== DATA SECTION ==

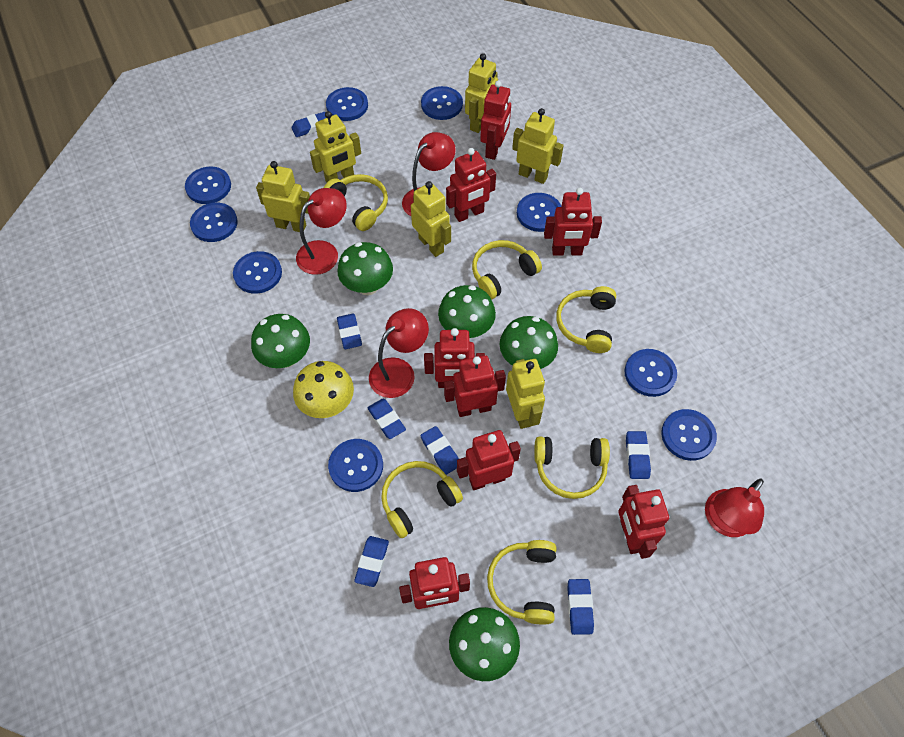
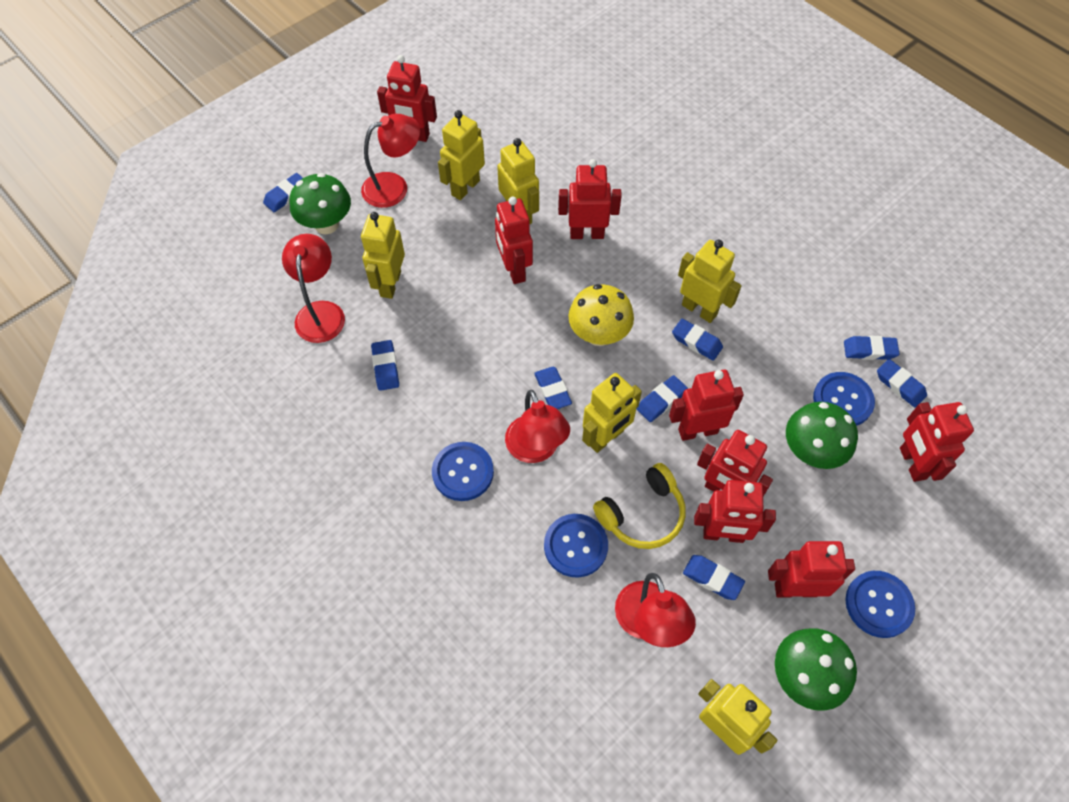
blue button: 9 -> 4
blue eraser: 7 -> 8
green mushroom: 5 -> 3
yellow headphones: 6 -> 1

===

--- WORK INSTRUCTION ---
Transcribe the material exactly, keeping every word and none of the pictures.

--- SOLUTION TO THE PROBLEM ---
blue button: 9 -> 4
blue eraser: 7 -> 8
green mushroom: 5 -> 3
yellow headphones: 6 -> 1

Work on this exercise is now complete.